[Saved data entries]
----

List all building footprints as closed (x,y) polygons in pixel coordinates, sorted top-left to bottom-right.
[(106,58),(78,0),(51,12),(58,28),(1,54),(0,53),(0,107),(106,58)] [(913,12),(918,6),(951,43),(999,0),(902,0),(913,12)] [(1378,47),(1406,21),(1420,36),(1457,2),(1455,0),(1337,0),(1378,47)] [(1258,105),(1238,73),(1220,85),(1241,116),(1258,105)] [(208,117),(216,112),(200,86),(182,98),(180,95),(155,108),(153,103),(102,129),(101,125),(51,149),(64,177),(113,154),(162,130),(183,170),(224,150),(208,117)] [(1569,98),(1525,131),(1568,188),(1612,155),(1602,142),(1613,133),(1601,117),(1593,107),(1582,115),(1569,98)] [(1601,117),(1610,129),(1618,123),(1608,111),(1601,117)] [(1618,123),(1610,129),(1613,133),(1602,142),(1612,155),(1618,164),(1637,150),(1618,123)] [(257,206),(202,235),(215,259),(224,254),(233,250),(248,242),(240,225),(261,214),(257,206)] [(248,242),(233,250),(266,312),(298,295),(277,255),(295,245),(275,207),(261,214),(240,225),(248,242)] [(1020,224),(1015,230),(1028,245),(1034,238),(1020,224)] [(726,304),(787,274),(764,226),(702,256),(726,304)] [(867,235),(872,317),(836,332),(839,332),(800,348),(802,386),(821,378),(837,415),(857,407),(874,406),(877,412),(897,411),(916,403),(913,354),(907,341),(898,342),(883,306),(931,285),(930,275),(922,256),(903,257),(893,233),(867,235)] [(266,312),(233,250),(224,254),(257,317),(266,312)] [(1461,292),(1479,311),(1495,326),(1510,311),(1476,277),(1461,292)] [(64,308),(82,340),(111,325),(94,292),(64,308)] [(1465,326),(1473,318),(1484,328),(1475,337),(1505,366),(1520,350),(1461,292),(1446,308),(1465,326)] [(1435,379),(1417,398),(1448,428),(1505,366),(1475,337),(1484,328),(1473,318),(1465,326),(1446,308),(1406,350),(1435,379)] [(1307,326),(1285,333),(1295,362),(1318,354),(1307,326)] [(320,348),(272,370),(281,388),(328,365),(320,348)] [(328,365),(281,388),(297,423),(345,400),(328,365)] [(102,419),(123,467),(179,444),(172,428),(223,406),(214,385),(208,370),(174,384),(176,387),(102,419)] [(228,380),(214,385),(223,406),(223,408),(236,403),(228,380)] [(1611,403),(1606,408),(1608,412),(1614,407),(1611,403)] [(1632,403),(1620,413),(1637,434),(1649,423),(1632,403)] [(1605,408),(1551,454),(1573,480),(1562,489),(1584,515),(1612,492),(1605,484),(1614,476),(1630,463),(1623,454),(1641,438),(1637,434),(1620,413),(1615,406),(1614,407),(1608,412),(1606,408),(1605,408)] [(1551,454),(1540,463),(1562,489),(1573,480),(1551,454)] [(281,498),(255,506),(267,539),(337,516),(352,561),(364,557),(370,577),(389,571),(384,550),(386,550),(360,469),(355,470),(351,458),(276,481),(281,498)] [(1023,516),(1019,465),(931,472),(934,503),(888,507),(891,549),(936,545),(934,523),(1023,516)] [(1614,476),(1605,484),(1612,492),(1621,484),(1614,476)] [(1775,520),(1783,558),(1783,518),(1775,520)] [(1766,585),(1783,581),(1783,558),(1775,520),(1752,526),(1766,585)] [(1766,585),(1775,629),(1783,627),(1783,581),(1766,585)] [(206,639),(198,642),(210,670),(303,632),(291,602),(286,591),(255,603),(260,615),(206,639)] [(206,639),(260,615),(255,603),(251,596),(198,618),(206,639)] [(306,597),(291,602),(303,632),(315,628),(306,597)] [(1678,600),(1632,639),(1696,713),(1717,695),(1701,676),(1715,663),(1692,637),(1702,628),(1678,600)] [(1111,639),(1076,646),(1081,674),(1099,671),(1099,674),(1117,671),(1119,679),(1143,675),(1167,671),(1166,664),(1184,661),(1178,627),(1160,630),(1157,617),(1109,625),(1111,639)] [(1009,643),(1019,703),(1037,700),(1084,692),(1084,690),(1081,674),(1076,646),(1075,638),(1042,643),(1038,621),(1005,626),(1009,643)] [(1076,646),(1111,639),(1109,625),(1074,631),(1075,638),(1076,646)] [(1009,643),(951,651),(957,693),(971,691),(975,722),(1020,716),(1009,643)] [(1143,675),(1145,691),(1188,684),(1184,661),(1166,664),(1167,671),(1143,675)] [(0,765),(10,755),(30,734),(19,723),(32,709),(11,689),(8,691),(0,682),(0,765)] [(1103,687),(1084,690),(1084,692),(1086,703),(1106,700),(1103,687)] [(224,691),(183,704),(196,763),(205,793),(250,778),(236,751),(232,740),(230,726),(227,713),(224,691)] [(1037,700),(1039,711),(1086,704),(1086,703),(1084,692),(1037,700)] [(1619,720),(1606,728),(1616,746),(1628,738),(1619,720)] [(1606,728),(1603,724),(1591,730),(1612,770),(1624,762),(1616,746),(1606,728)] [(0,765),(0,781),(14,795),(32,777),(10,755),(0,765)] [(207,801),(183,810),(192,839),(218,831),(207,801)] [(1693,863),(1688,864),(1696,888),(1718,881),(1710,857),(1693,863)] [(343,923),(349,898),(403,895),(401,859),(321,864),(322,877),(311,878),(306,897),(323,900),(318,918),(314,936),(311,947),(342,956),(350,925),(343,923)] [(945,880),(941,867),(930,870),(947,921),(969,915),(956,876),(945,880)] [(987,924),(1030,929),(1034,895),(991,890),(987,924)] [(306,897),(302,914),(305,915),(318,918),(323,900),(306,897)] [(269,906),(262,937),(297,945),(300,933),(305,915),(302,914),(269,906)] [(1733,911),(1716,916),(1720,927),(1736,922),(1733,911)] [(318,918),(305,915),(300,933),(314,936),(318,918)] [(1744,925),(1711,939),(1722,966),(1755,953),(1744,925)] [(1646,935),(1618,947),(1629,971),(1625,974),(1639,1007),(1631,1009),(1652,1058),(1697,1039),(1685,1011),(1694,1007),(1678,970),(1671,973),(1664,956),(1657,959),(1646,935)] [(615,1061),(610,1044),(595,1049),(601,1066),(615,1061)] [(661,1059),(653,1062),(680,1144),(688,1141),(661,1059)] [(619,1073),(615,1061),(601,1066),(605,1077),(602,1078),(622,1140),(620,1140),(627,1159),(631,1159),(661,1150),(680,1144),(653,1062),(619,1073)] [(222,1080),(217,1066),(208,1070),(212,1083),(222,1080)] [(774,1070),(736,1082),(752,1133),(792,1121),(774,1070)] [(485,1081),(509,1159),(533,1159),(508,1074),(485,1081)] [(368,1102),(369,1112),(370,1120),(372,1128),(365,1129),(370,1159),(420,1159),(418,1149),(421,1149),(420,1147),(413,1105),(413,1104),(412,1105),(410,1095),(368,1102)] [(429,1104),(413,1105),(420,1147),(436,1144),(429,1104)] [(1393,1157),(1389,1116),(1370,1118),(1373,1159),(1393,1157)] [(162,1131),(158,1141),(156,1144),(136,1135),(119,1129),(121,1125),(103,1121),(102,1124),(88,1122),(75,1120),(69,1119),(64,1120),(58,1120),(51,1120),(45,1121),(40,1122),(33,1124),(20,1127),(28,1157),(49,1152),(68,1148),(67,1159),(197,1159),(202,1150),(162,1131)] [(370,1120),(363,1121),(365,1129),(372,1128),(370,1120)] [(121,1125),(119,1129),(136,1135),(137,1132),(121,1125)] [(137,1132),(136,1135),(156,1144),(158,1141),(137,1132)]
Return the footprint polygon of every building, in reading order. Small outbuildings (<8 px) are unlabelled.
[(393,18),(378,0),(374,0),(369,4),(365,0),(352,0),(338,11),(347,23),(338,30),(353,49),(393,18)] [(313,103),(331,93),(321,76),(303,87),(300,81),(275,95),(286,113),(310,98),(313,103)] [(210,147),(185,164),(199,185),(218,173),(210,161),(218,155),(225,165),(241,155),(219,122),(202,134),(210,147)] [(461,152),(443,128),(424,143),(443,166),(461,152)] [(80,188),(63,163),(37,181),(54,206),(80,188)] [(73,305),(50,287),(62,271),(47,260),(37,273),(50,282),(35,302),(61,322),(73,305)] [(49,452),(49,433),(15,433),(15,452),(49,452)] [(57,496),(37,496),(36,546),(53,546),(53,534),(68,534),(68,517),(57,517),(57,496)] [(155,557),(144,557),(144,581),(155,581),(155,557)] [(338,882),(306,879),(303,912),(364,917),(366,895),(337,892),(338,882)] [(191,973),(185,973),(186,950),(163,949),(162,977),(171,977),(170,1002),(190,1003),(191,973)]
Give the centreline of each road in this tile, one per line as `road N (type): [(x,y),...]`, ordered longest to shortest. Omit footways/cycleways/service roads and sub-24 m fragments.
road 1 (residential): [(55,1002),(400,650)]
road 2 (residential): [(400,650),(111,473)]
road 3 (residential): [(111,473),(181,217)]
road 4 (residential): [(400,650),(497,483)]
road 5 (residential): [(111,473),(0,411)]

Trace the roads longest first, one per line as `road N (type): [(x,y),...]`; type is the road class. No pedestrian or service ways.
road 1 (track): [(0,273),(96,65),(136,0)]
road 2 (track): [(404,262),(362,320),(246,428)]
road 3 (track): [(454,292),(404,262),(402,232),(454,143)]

----

Exercise
Search the entries for the string "building" and copy each line where it occurs.

Exercise result
List all building footprints as closed (x,y) polygons in pixel coordinates, sorted top-left to bottom-right.
Return the footprint polygon of every building, in reading order. Small outbuildings (<8 px) are unlabelled.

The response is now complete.